Task directions :: Convert every line of the entries below into a numbered list, leaving out any blank lines.

[Dataset excerpts]
================
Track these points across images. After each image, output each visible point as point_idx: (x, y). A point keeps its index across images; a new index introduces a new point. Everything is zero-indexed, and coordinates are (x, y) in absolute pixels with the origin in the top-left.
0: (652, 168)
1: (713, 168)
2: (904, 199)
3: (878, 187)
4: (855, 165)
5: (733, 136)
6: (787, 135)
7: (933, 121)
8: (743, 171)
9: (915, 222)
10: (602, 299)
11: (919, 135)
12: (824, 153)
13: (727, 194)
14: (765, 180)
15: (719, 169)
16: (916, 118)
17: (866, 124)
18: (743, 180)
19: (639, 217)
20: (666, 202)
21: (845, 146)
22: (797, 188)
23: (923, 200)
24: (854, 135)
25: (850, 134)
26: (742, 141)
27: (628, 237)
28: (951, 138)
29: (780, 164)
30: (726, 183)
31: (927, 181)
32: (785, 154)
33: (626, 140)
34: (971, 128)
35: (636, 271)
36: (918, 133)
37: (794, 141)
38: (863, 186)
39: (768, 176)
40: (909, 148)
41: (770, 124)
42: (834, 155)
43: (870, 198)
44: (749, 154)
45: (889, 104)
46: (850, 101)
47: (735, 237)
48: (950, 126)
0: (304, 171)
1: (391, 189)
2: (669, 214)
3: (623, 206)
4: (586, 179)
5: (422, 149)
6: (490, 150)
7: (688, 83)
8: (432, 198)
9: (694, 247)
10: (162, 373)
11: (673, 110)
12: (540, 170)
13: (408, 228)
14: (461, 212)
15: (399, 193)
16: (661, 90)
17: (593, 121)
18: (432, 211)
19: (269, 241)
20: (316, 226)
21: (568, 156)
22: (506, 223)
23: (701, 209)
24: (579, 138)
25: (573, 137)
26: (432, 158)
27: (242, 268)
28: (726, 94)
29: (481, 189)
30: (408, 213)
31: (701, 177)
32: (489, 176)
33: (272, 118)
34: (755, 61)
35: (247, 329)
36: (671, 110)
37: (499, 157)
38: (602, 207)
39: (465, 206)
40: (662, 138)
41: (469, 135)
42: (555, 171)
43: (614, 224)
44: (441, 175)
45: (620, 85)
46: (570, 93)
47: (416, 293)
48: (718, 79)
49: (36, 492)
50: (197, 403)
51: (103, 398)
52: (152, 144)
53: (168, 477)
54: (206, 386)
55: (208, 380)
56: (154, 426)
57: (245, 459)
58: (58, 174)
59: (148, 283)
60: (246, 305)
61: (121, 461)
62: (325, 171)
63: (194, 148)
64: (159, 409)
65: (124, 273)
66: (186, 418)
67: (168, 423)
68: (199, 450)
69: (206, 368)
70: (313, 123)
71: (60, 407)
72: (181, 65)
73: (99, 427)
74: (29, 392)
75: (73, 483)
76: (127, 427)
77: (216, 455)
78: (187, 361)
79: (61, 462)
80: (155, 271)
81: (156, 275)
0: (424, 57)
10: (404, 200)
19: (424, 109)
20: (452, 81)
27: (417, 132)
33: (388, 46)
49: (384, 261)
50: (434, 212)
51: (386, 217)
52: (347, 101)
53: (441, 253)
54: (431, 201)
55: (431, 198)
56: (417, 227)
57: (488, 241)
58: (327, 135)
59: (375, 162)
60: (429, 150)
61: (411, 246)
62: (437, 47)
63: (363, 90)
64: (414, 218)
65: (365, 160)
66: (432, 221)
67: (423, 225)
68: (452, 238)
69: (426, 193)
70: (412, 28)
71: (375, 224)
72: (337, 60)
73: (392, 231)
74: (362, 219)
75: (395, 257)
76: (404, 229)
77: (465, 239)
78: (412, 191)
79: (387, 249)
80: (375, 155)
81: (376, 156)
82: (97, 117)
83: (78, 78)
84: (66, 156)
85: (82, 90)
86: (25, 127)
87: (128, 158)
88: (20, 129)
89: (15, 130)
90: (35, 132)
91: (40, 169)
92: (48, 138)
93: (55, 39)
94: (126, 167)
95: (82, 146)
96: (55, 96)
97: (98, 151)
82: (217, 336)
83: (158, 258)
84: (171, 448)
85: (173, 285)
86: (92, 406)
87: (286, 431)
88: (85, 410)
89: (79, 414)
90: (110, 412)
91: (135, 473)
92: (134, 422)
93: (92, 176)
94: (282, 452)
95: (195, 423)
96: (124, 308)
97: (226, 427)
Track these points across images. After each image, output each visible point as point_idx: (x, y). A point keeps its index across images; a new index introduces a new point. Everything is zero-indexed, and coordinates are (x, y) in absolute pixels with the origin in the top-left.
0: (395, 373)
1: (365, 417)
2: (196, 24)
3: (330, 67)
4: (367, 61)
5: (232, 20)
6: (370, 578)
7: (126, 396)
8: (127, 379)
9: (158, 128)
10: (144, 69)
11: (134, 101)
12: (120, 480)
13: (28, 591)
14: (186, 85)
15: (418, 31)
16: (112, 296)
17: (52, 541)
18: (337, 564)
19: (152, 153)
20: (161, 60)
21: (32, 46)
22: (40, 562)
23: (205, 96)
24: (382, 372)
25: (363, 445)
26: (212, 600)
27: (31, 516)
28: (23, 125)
================
The result ::
1. Track these points across images. After each image, output each visible point as point_idx: (x, y). A point keeps its index across images; a new index introduces a new point. Everything is zero-indexed, and coordinates are (x, y) in absolute pixels with the origin in the top-left.
2. 0: (652, 168)
3. 1: (713, 168)
4. 2: (904, 199)
5. 3: (878, 187)
6. 4: (855, 165)
7. 5: (733, 136)
8. 6: (787, 135)
9. 7: (933, 121)
10. 8: (743, 171)
11. 9: (915, 222)
12. 10: (602, 299)
13. 11: (919, 135)
14. 12: (824, 153)
15. 13: (727, 194)
16. 14: (765, 180)
17. 15: (719, 169)
18. 16: (916, 118)
19. 17: (866, 124)
20. 18: (743, 180)
21. 19: (639, 217)
22. 20: (666, 202)
23. 21: (845, 146)
24. 22: (797, 188)
25. 23: (923, 200)
26. 24: (854, 135)
27. 25: (850, 134)
28. 26: (742, 141)
29. 27: (628, 237)
30. 28: (951, 138)
31. 29: (780, 164)
32. 30: (726, 183)
33. 31: (927, 181)
34. 32: (785, 154)
35. 33: (626, 140)
36. 34: (971, 128)
37. 35: (636, 271)
38. 36: (918, 133)
39. 37: (794, 141)
40. 38: (863, 186)
41. 39: (768, 176)
42. 40: (909, 148)
43. 41: (770, 124)
44. 42: (834, 155)
45. 43: (870, 198)
46. 44: (749, 154)
47. 45: (889, 104)
48. 46: (850, 101)
49. 47: (735, 237)
50. 48: (950, 126)
51. 0: (304, 171)
52. 1: (391, 189)
53. 2: (669, 214)
54. 3: (623, 206)
55. 4: (586, 179)
56. 5: (422, 149)
57. 6: (490, 150)
58. 7: (688, 83)
59. 8: (432, 198)
60. 9: (694, 247)
61. 10: (162, 373)
62. 11: (673, 110)
63. 12: (540, 170)
64. 13: (408, 228)
65. 14: (461, 212)
66. 15: (399, 193)
67. 16: (661, 90)
68. 17: (593, 121)
69. 18: (432, 211)
70. 19: (269, 241)
71. 20: (316, 226)
72. 21: (568, 156)
73. 22: (506, 223)
74. 23: (701, 209)
75. 24: (579, 138)
76. 25: (573, 137)
77. 26: (432, 158)
78. 27: (242, 268)
79. 28: (726, 94)
80. 29: (481, 189)
81. 30: (408, 213)
82. 31: (701, 177)
83. 32: (489, 176)
84. 33: (272, 118)
85. 34: (755, 61)
86. 35: (247, 329)
87. 36: (671, 110)
88. 37: (499, 157)
89. 38: (602, 207)
90. 39: (465, 206)
91. 40: (662, 138)
92. 41: (469, 135)
93. 42: (555, 171)
94. 43: (614, 224)
95. 44: (441, 175)
96. 45: (620, 85)
97. 46: (570, 93)
98. 47: (416, 293)
99. 48: (718, 79)
100. 49: (36, 492)
101. 50: (197, 403)
102. 51: (103, 398)
103. 52: (152, 144)
104. 53: (168, 477)
105. 54: (206, 386)
106. 55: (208, 380)
107. 56: (154, 426)
108. 57: (245, 459)
109. 58: (58, 174)
110. 59: (148, 283)
111. 60: (246, 305)
112. 61: (121, 461)
113. 62: (325, 171)
114. 63: (194, 148)
115. 64: (159, 409)
116. 65: (124, 273)
117. 66: (186, 418)
118. 67: (168, 423)
119. 68: (199, 450)
120. 69: (206, 368)
121. 70: (313, 123)
122. 71: (60, 407)
123. 72: (181, 65)
124. 73: (99, 427)
125. 74: (29, 392)
126. 75: (73, 483)
127. 76: (127, 427)
128. 77: (216, 455)
129. 78: (187, 361)
130. 79: (61, 462)
131. 80: (155, 271)
132. 81: (156, 275)
133. 0: (424, 57)
134. 10: (404, 200)
135. 19: (424, 109)
136. 20: (452, 81)
137. 27: (417, 132)
138. 33: (388, 46)
139. 49: (384, 261)
140. 50: (434, 212)
141. 51: (386, 217)
142. 52: (347, 101)
143. 53: (441, 253)
144. 54: (431, 201)
145. 55: (431, 198)
146. 56: (417, 227)
147. 57: (488, 241)
148. 58: (327, 135)
149. 59: (375, 162)
150. 60: (429, 150)
151. 61: (411, 246)
152. 62: (437, 47)
153. 63: (363, 90)
154. 64: (414, 218)
155. 65: (365, 160)
156. 66: (432, 221)
157. 67: (423, 225)
158. 68: (452, 238)
159. 69: (426, 193)
160. 70: (412, 28)
161. 71: (375, 224)
162. 72: (337, 60)
163. 73: (392, 231)
164. 74: (362, 219)
165. 75: (395, 257)
166. 76: (404, 229)
167. 77: (465, 239)
168. 78: (412, 191)
169. 79: (387, 249)
170. 80: (375, 155)
171. 81: (376, 156)
172. 82: (97, 117)
173. 83: (78, 78)
174. 84: (66, 156)
175. 85: (82, 90)
176. 86: (25, 127)
177. 87: (128, 158)
178. 88: (20, 129)
179. 89: (15, 130)
180. 90: (35, 132)
181. 91: (40, 169)
182. 92: (48, 138)
183. 93: (55, 39)
184. 94: (126, 167)
185. 95: (82, 146)
186. 96: (55, 96)
187. 97: (98, 151)
188. 82: (217, 336)
189. 83: (158, 258)
190. 84: (171, 448)
191. 85: (173, 285)
192. 86: (92, 406)
193. 87: (286, 431)
194. 88: (85, 410)
195. 89: (79, 414)
196. 90: (110, 412)
197. 91: (135, 473)
198. 92: (134, 422)
199. 93: (92, 176)
200. 94: (282, 452)
201. 95: (195, 423)
202. 96: (124, 308)
203. 97: (226, 427)
204. Track these points across images. After each image, output each visible point as point_idx: (x, y). A point keeps its index across images; a new index introduces a new point. Everything is zero-indexed, and coordinates are (x, y) in absolute pixels with the origin in the top-left.
205. 0: (395, 373)
206. 1: (365, 417)
207. 2: (196, 24)
208. 3: (330, 67)
209. 4: (367, 61)
210. 5: (232, 20)
211. 6: (370, 578)
212. 7: (126, 396)
213. 8: (127, 379)
214. 9: (158, 128)
215. 10: (144, 69)
216. 11: (134, 101)
217. 12: (120, 480)
218. 13: (28, 591)
219. 14: (186, 85)
220. 15: (418, 31)
221. 16: (112, 296)
222. 17: (52, 541)
223. 18: (337, 564)
224. 19: (152, 153)
225. 20: (161, 60)
226. 21: (32, 46)
227. 22: (40, 562)
228. 23: (205, 96)
229. 24: (382, 372)
230. 25: (363, 445)
231. 26: (212, 600)
232. 27: (31, 516)
233. 28: (23, 125)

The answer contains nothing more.